→ **Data for this task**:
◆ ◆ ◆ ◆ ◆ ◆ ◆
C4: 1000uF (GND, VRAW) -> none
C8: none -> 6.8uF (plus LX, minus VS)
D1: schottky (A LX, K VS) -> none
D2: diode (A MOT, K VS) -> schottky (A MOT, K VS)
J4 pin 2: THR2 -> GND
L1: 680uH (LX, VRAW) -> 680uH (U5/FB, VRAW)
◆ ◆ ◆ ◆ ◆ ◆ ◆
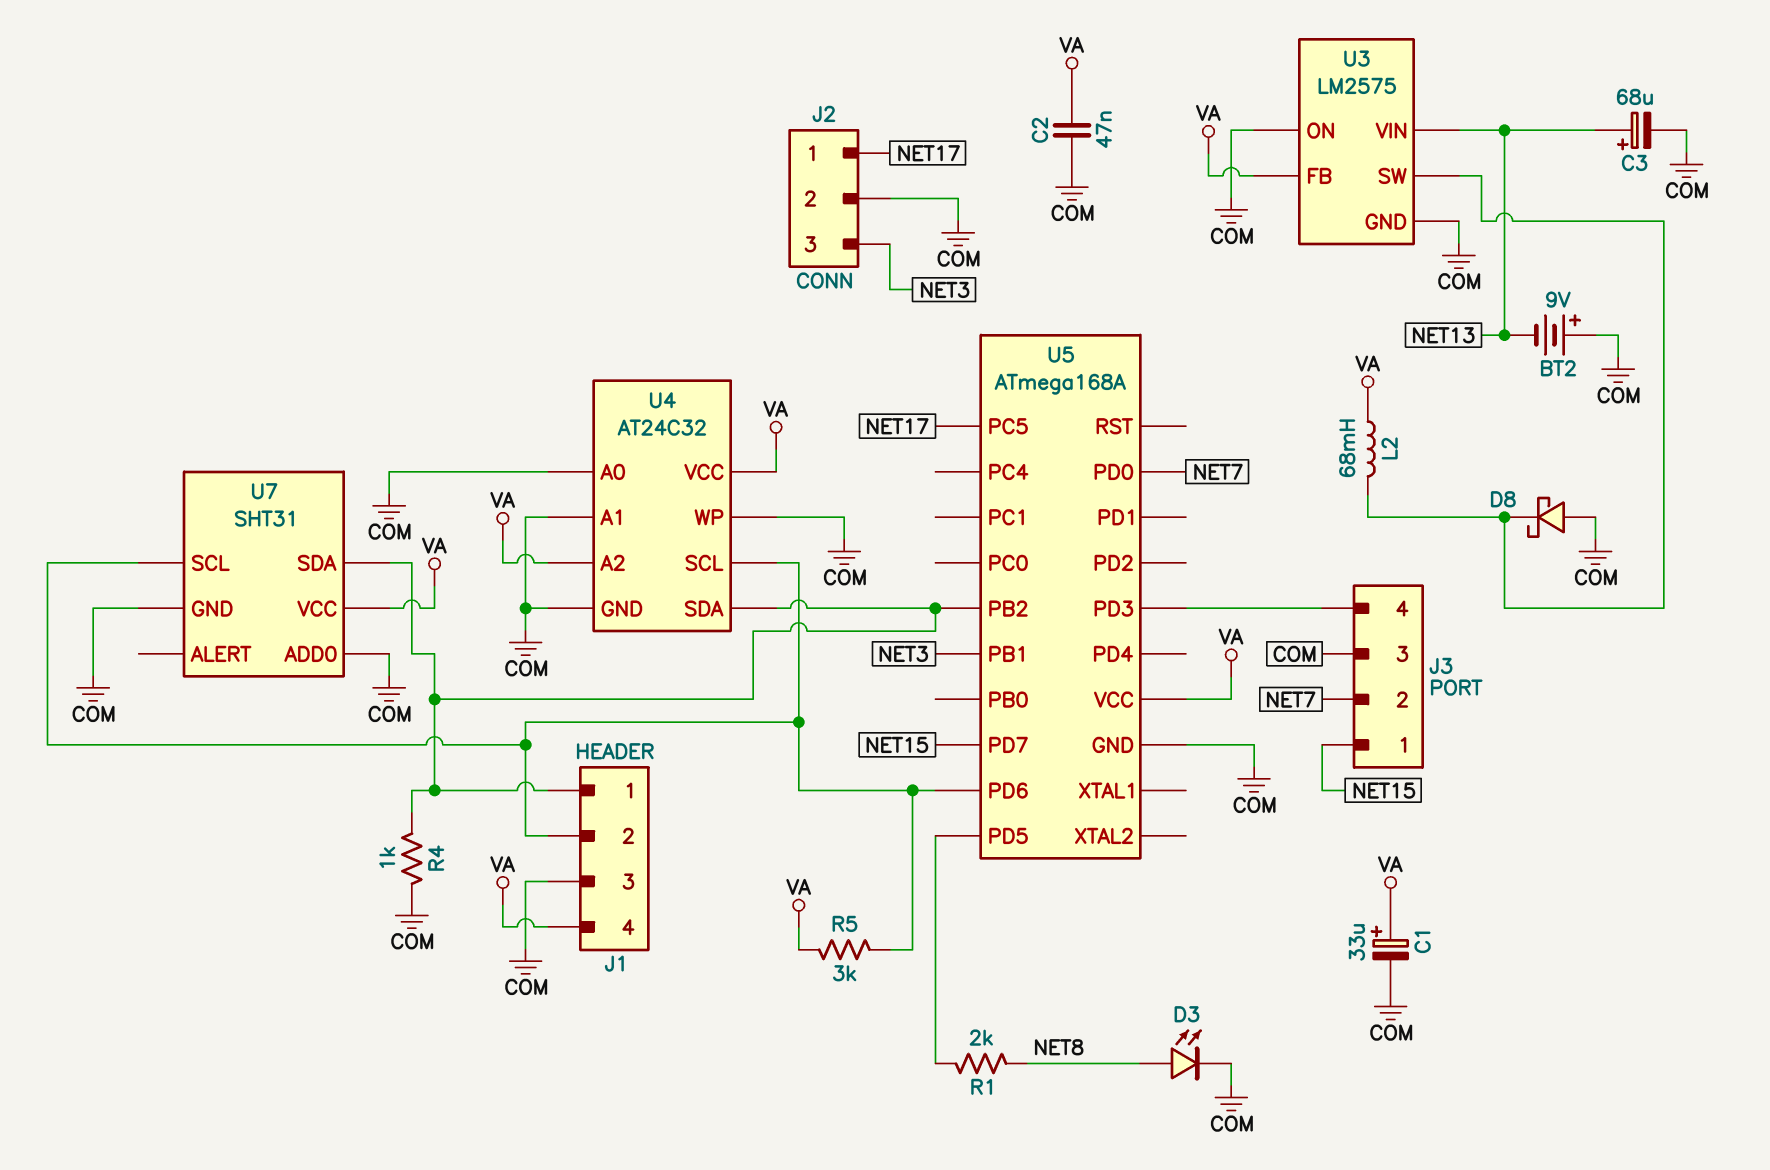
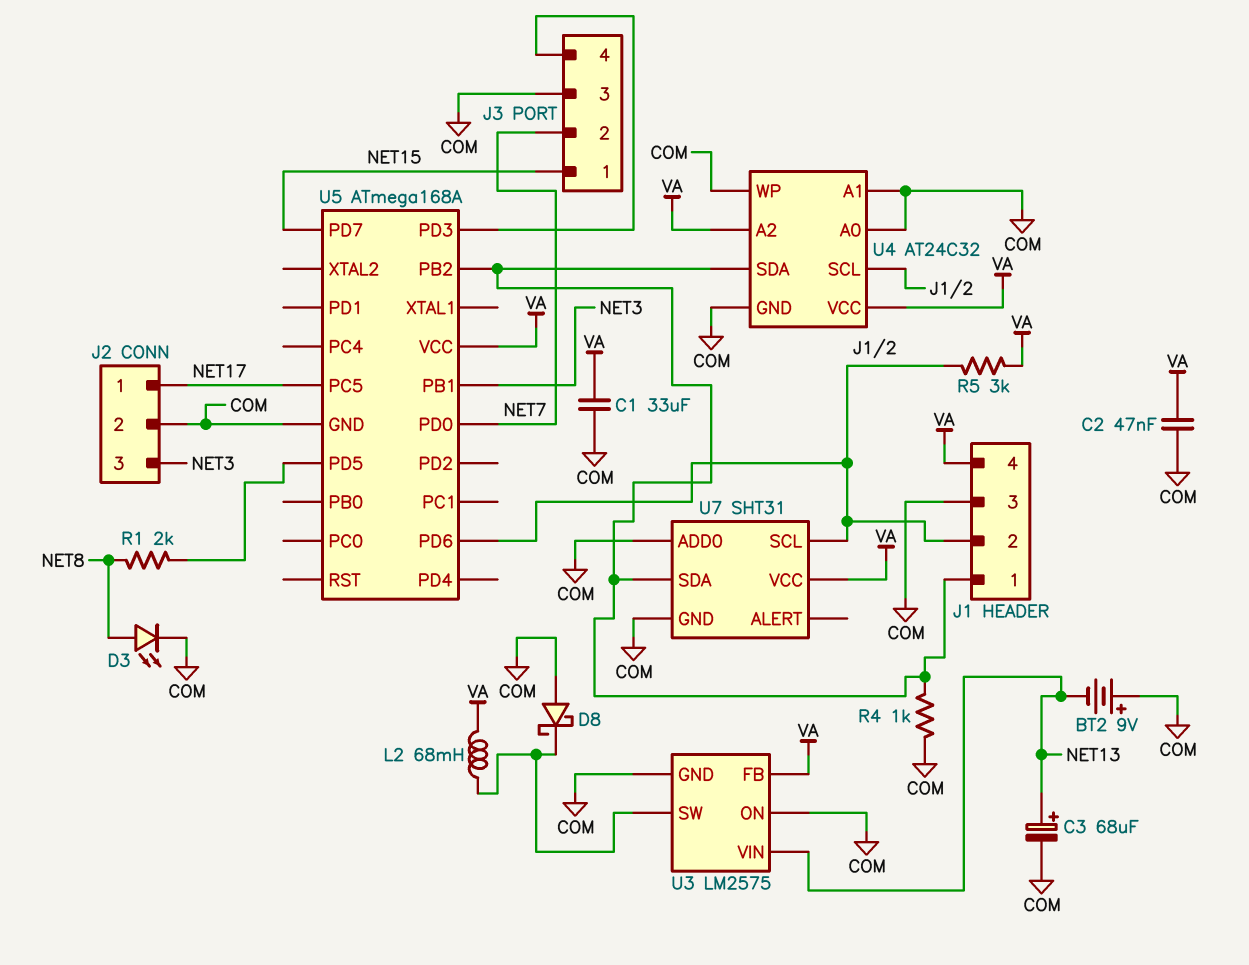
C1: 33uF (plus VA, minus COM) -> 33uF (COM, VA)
◆ ◆ ◆ ◆ ◆ ◆ ◆
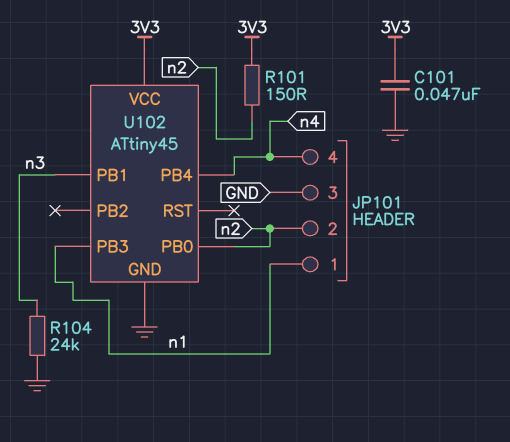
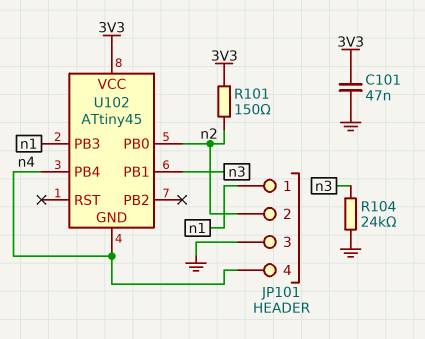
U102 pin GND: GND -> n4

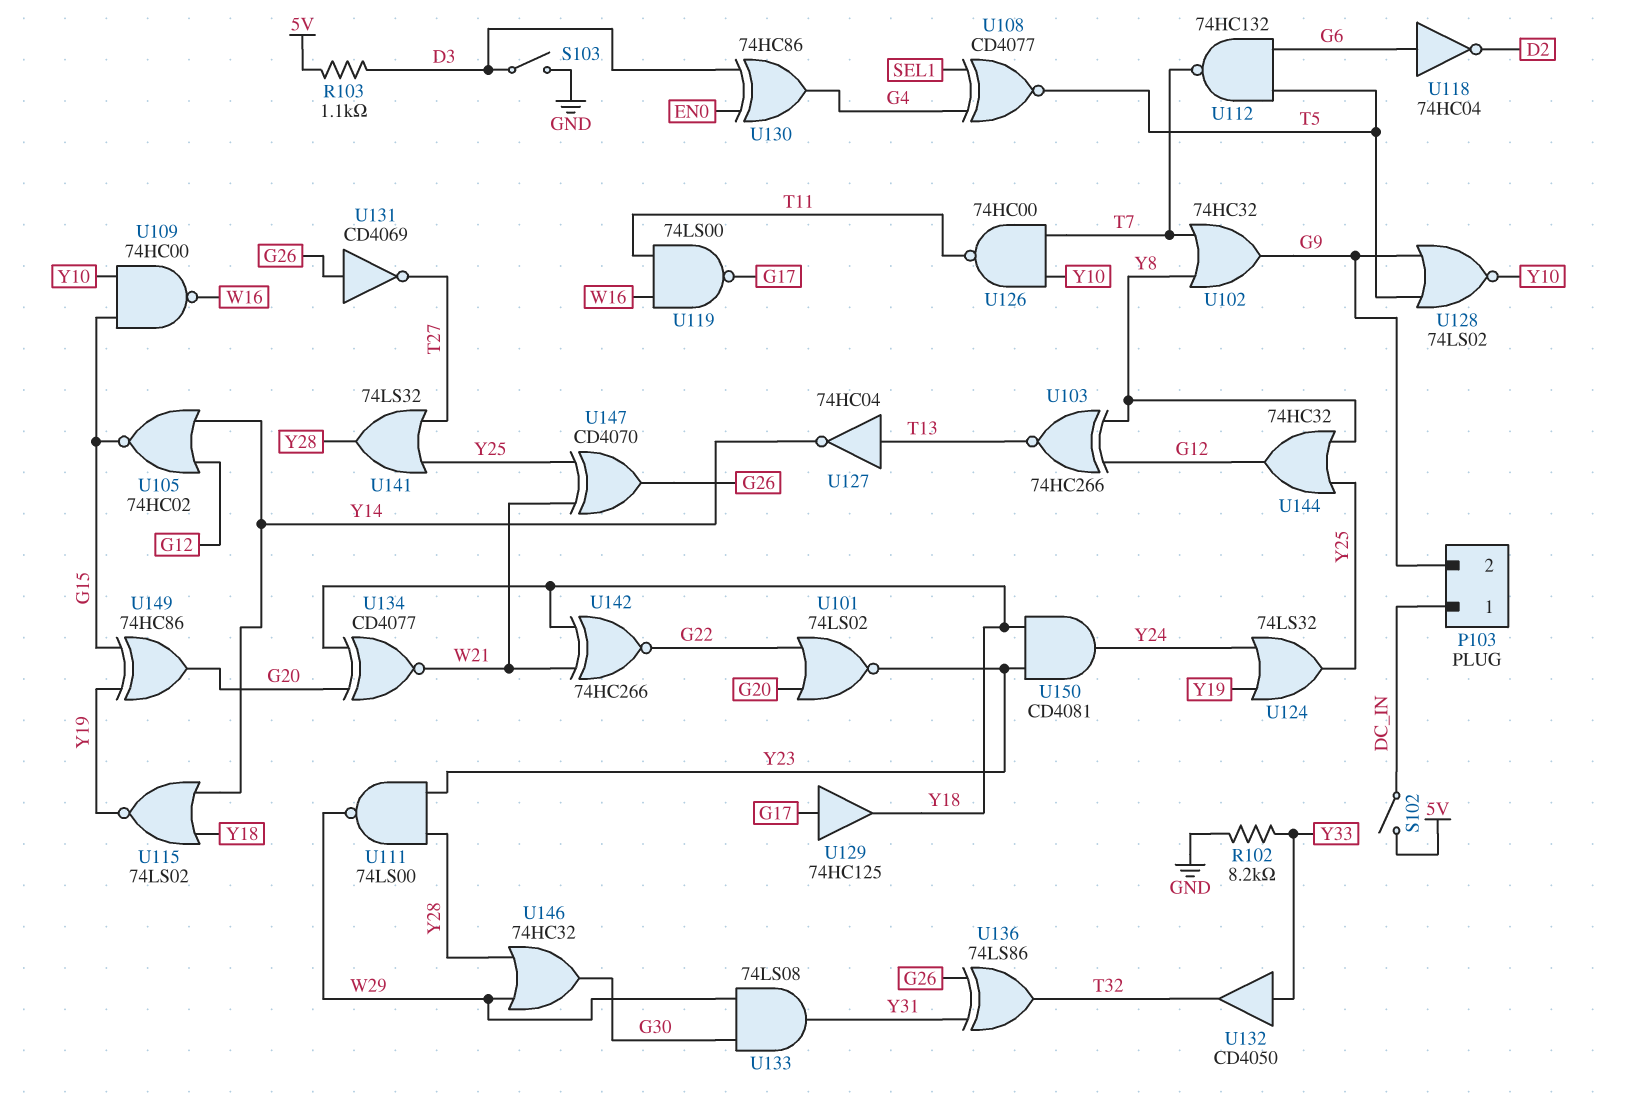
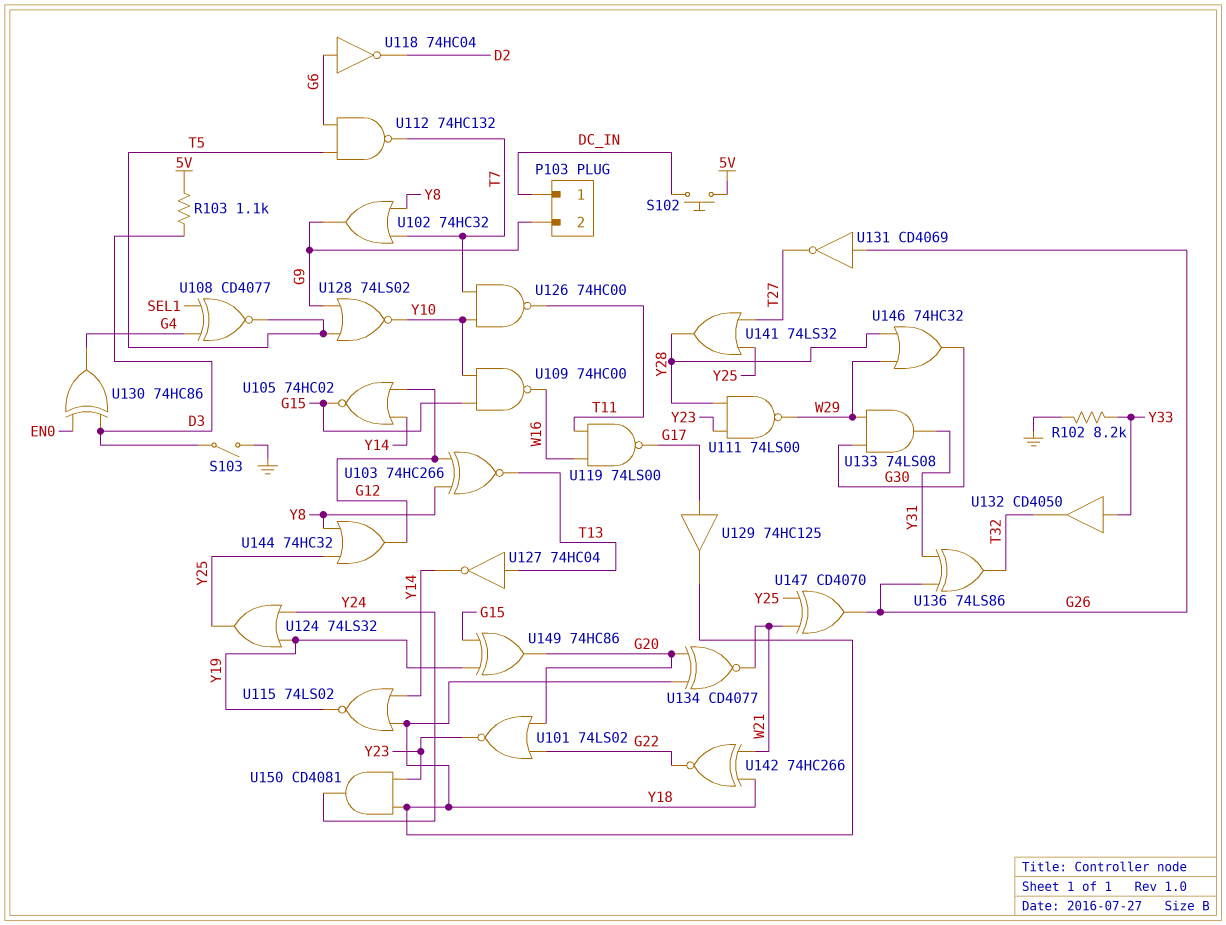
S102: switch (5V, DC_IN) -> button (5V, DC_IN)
◆ ◆ ◆ ◆ ◆ ◆ ◆
→ **Problem details**: Could you repeat exactly the lines in the listing above from the one with "C4: 1000uF (GND, VRAW) -> none" down to the one with "L1: 680uH (LX, VRAW) -> 680uH (U5/FB, VRAW)"? Include both of those lines.

→ **Solution below**:
C4: 1000uF (GND, VRAW) -> none
C8: none -> 6.8uF (plus LX, minus VS)
D1: schottky (A LX, K VS) -> none
D2: diode (A MOT, K VS) -> schottky (A MOT, K VS)
J4 pin 2: THR2 -> GND
L1: 680uH (LX, VRAW) -> 680uH (U5/FB, VRAW)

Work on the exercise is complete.